(Work task)
Repeat the records below exactly. Omit the pictures.
-------- Material for this task --------
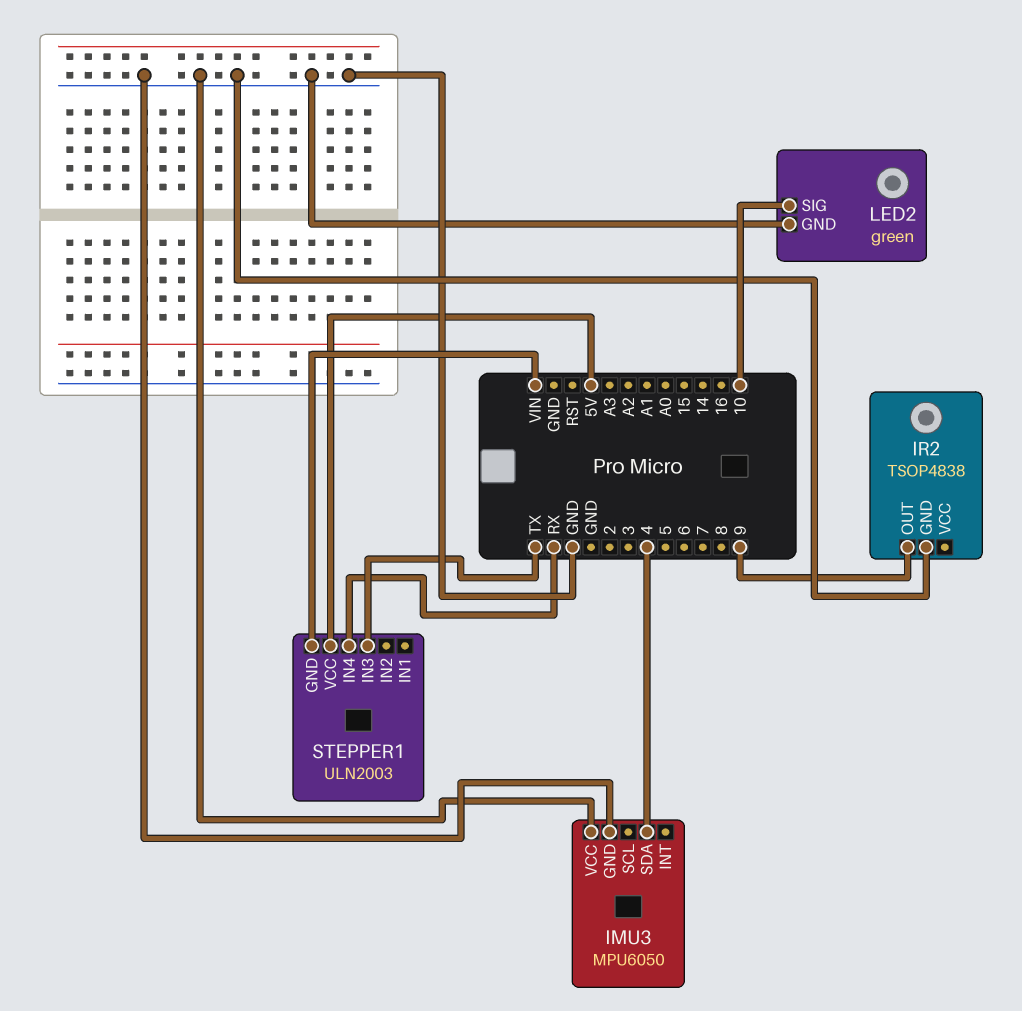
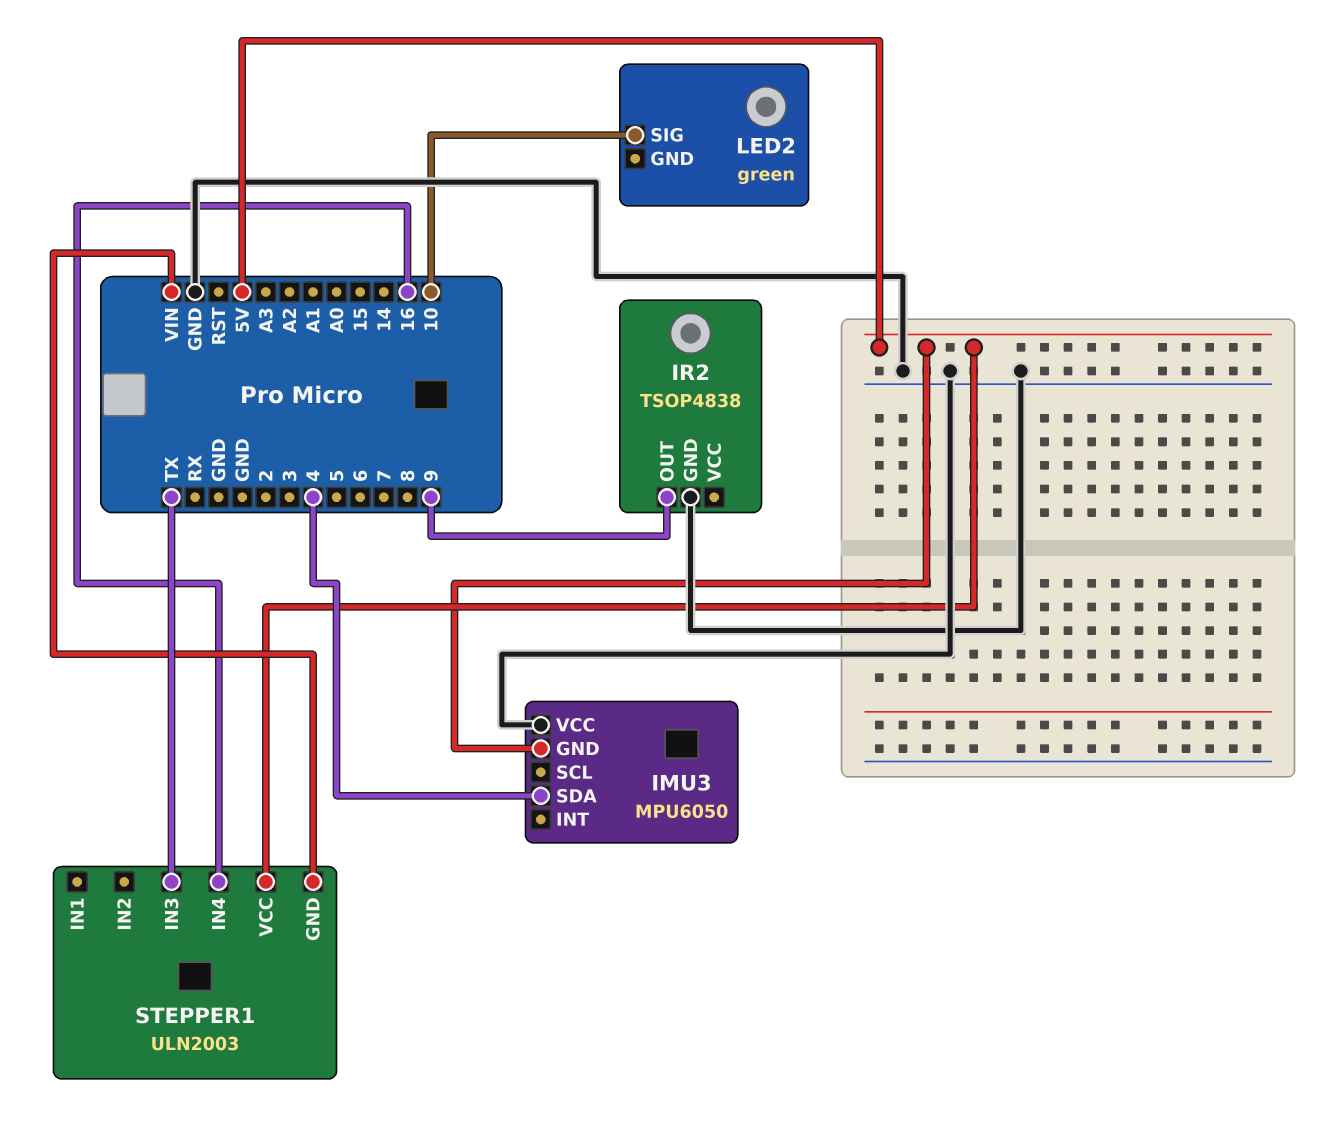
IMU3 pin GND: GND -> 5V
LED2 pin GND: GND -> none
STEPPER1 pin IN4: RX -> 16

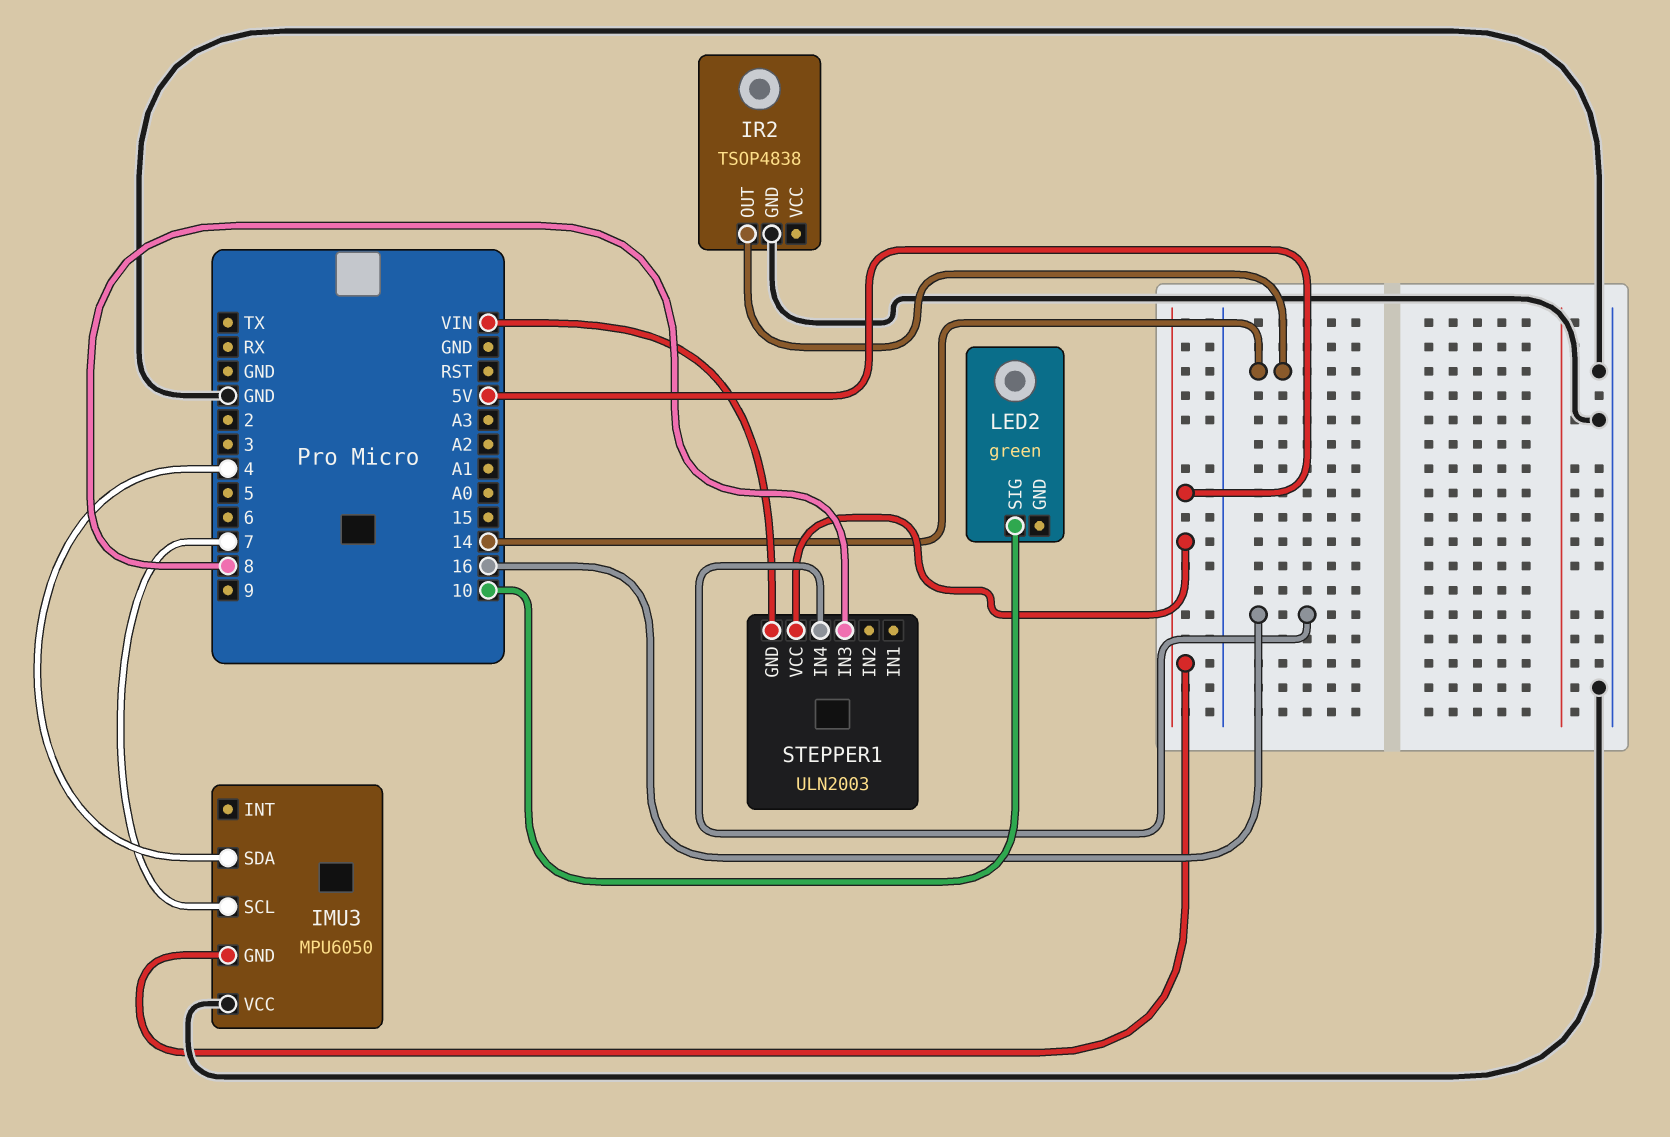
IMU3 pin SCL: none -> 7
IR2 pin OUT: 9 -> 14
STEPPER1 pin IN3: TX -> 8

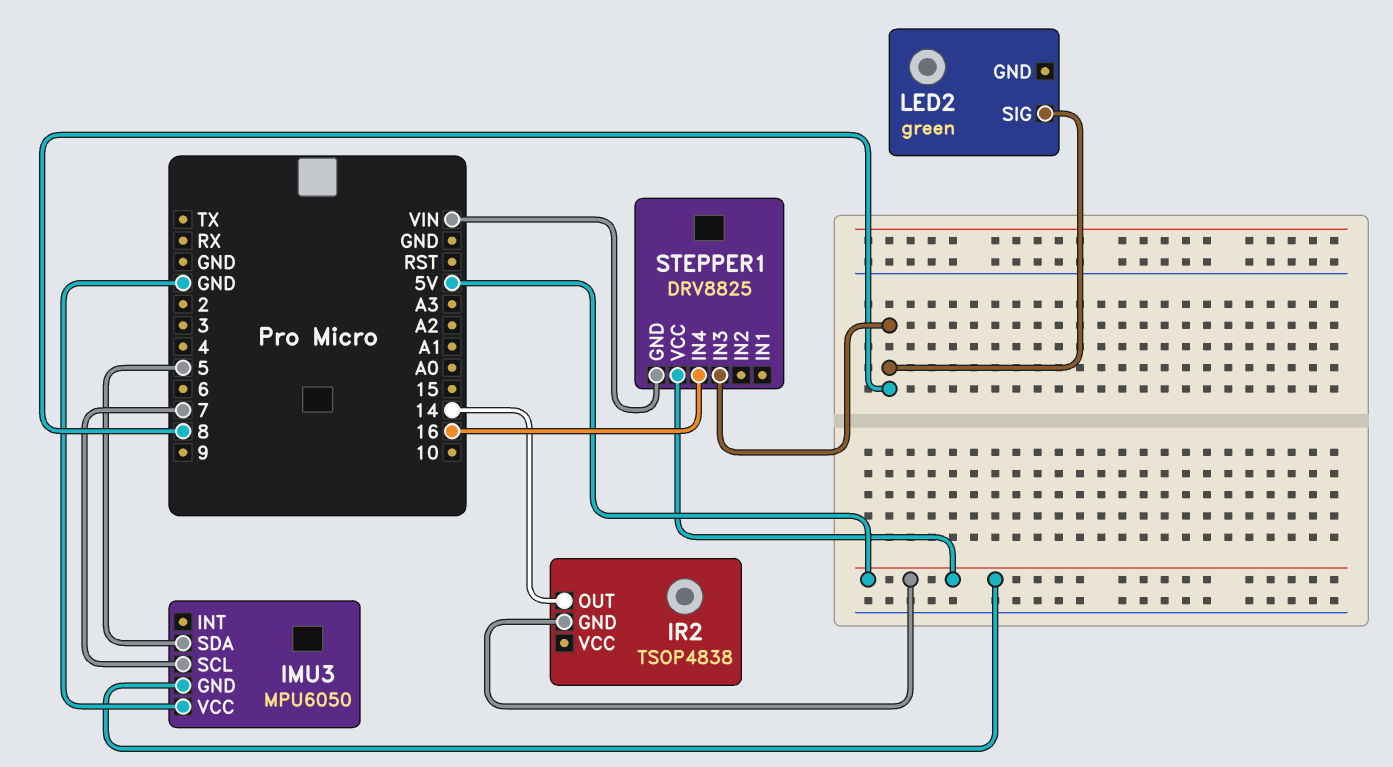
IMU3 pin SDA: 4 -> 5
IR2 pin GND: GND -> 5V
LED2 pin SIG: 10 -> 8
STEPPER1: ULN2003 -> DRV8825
--------
(Output of the exercise)
IMU3 pin GND: GND -> 5V
LED2 pin GND: GND -> none
STEPPER1 pin IN4: RX -> 16

IMU3 pin SCL: none -> 7
IR2 pin OUT: 9 -> 14
STEPPER1 pin IN3: TX -> 8

IMU3 pin SDA: 4 -> 5
IR2 pin GND: GND -> 5V
LED2 pin SIG: 10 -> 8
STEPPER1: ULN2003 -> DRV8825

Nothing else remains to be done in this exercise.